Activity
An exact copy of each line below is needed, with no images in it.

Provided data
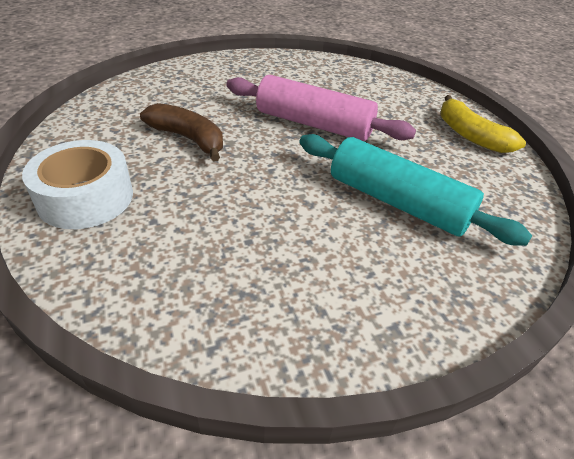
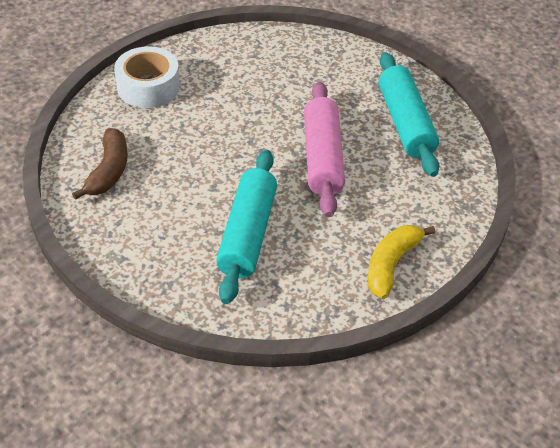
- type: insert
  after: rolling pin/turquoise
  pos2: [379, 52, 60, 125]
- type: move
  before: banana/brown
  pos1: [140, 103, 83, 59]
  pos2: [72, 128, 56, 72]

Response to this exercise
- type: insert
  after: rolling pin/turquoise
  pos2: [379, 52, 60, 125]
- type: move
  before: banana/brown
  pos1: [140, 103, 83, 59]
  pos2: [72, 128, 56, 72]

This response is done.